> _EXERCISE MATERIALS_

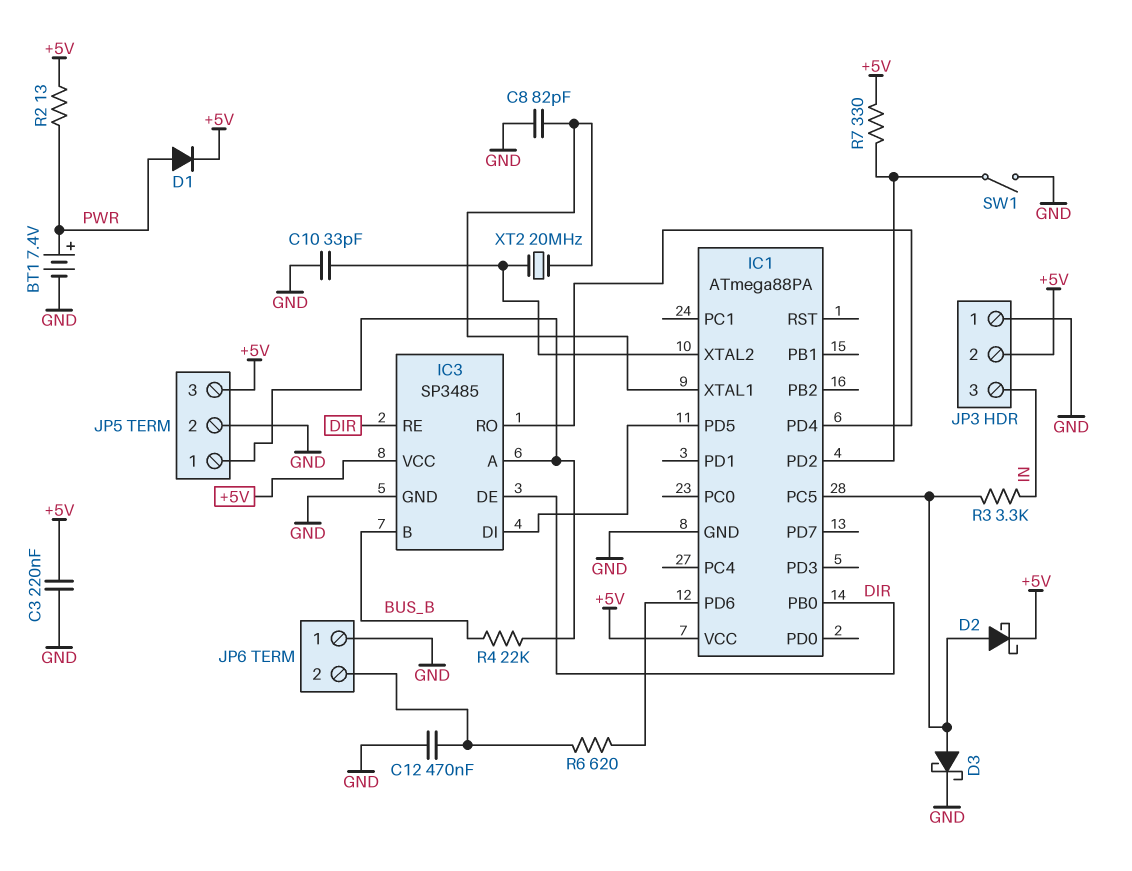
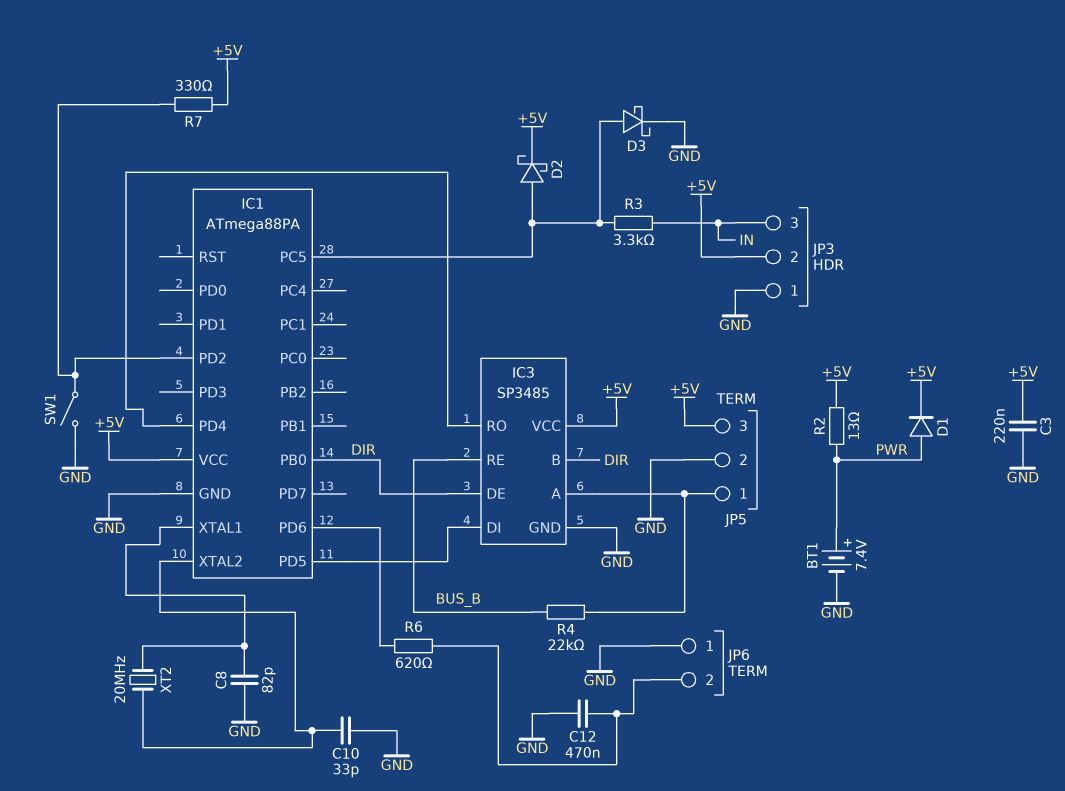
IC3 pin B: BUS_B -> DIR
IC3 pin RE: DIR -> BUS_B

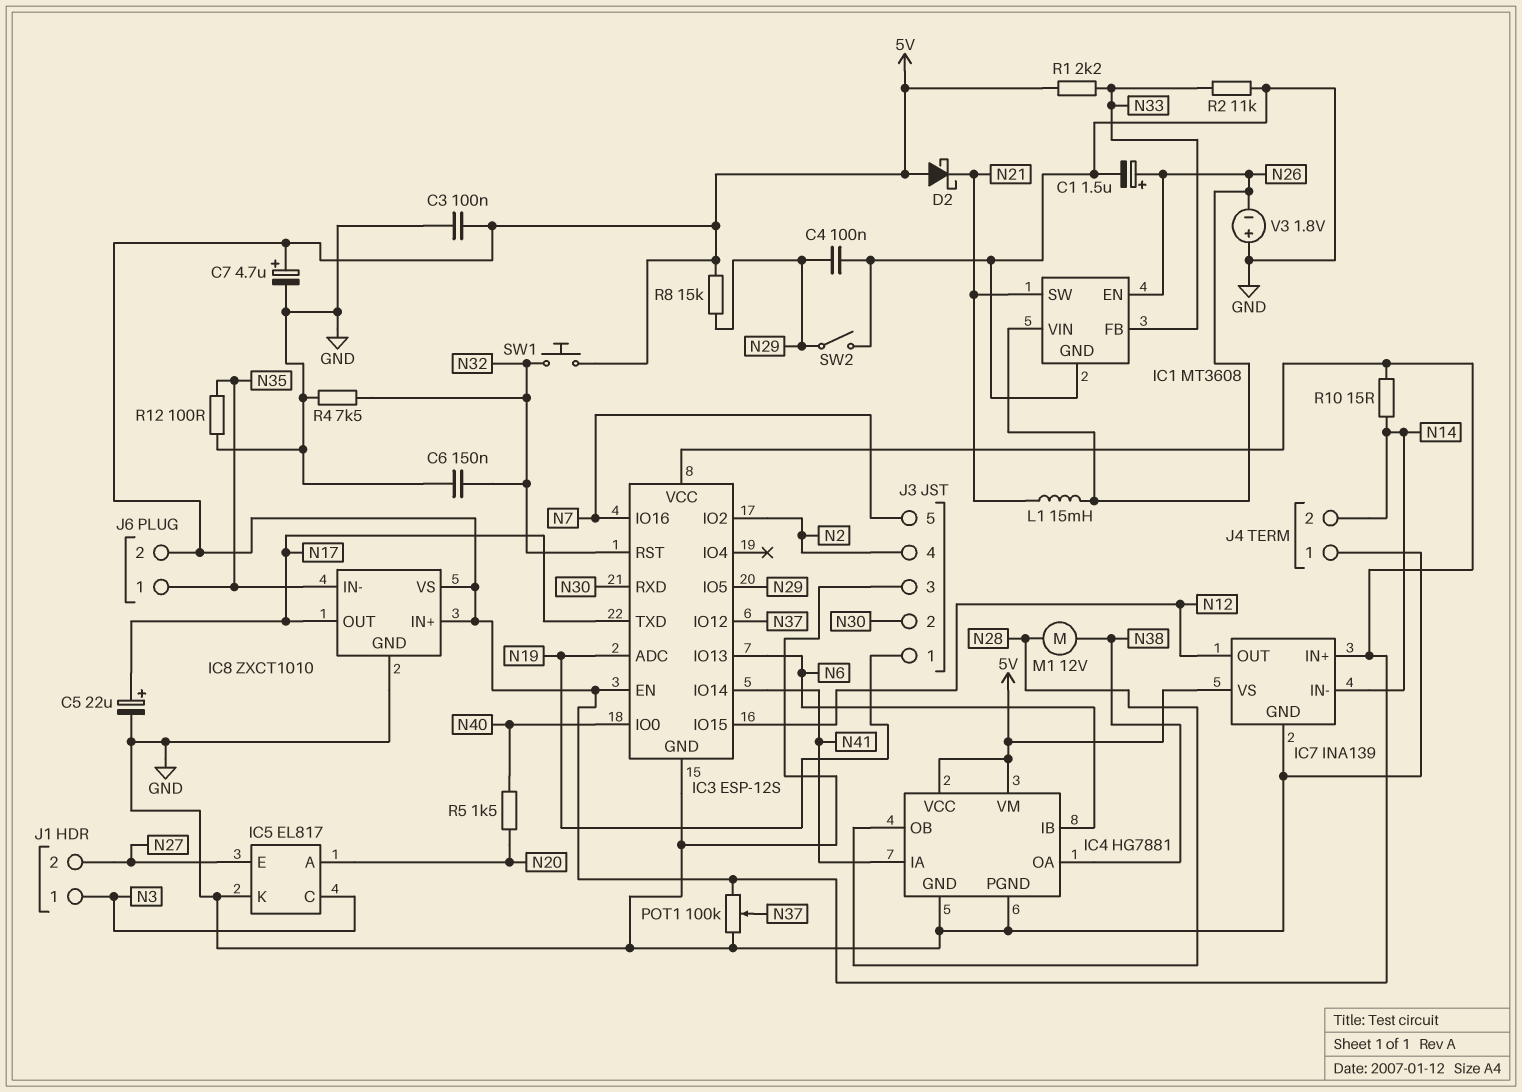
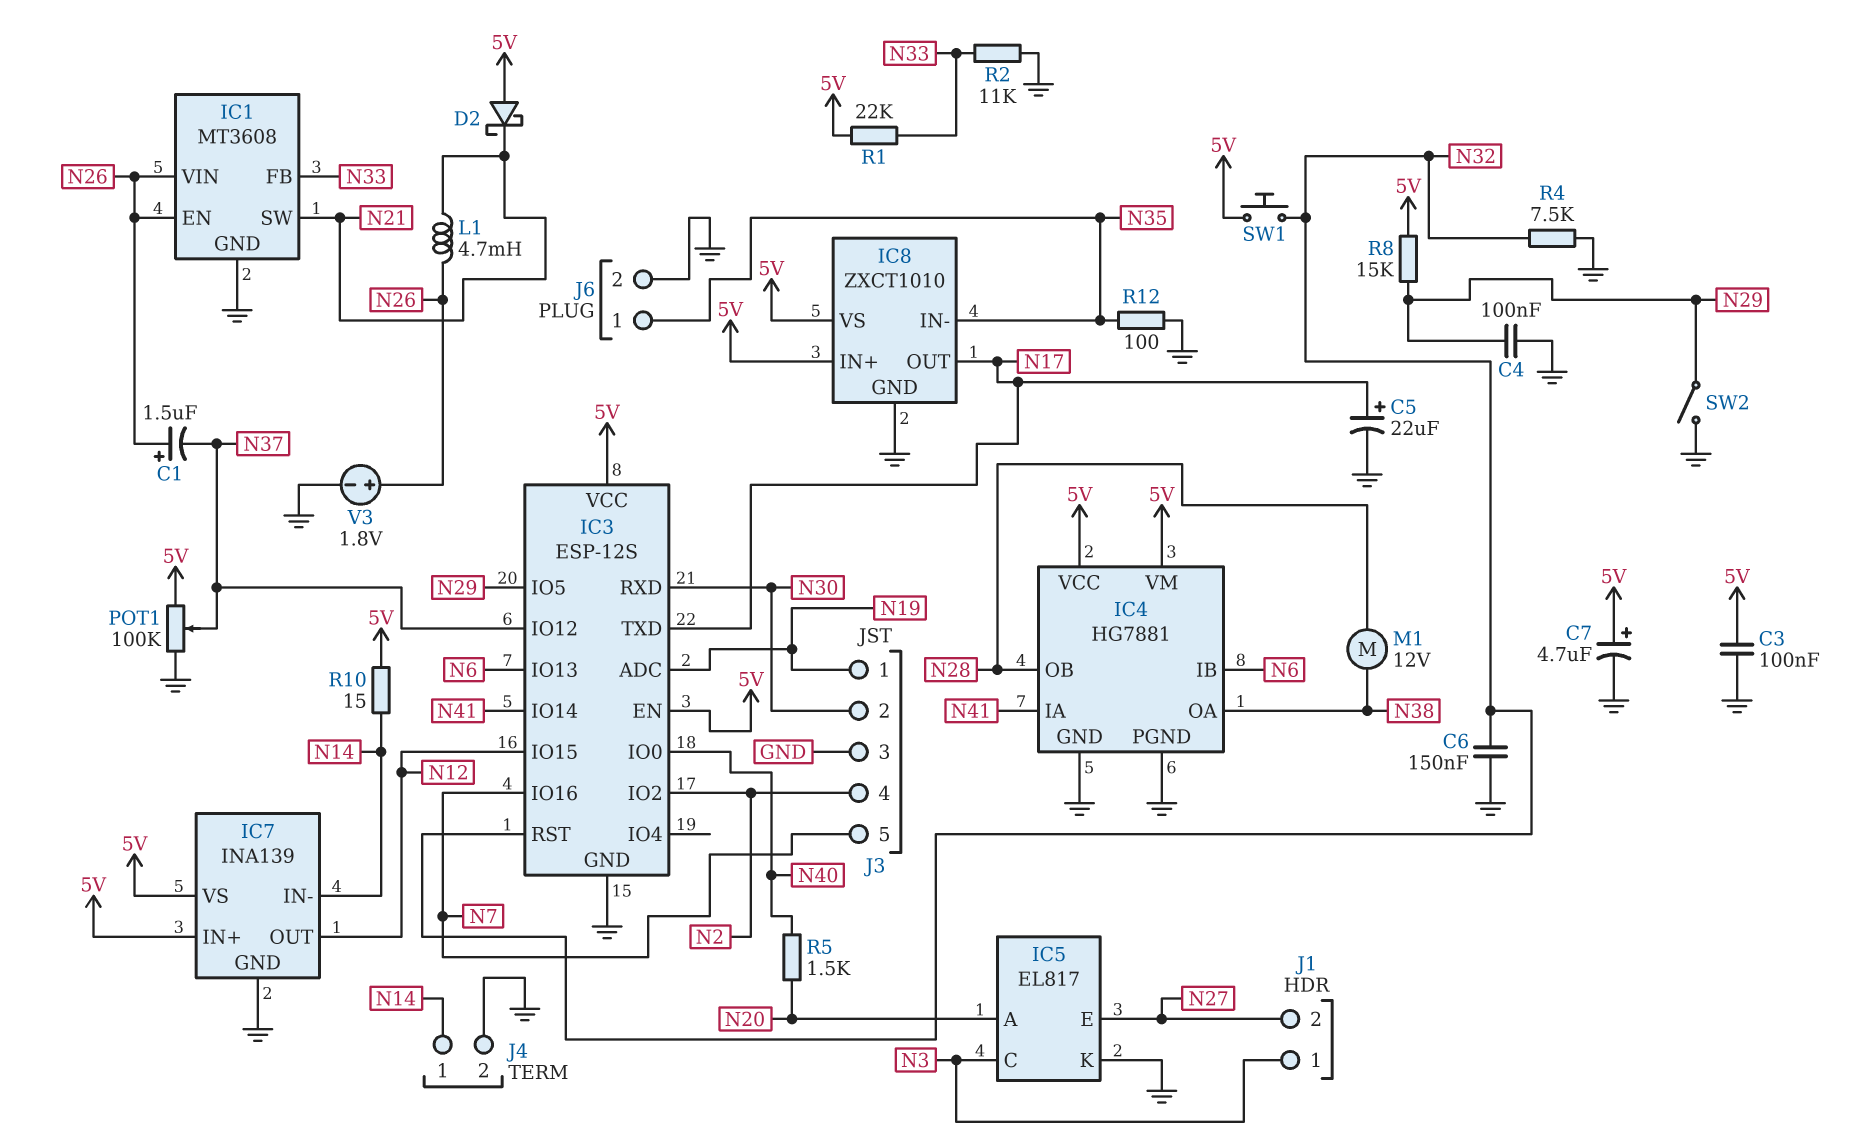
C1: 1.5uF (plus N26, minus GND) -> 1.5uF (plus N26, minus N37)
J4 pin 1: GND -> N14
J4 pin 2: N14 -> GND
J6 pin 2: 5V -> GND
L1: 15mH (N21, N26) -> 4.7mH (N21, N26)
R1: 2.2k (5V, N33) -> 22k (5V, N33)
V3: 1.8V (plus GND, minus N26) -> 1.8V (plus N26, minus GND)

> _TASK BRIEF_
Write out only those lines of the entries that lie between the line containing "C1: 1.5uF (plus" and the last line, inclusive, reproducing them exactly.

> _RESULT OF THIS EXERCISE_
C1: 1.5uF (plus N26, minus GND) -> 1.5uF (plus N26, minus N37)
J4 pin 1: GND -> N14
J4 pin 2: N14 -> GND
J6 pin 2: 5V -> GND
L1: 15mH (N21, N26) -> 4.7mH (N21, N26)
R1: 2.2k (5V, N33) -> 22k (5V, N33)
V3: 1.8V (plus GND, minus N26) -> 1.8V (plus N26, minus GND)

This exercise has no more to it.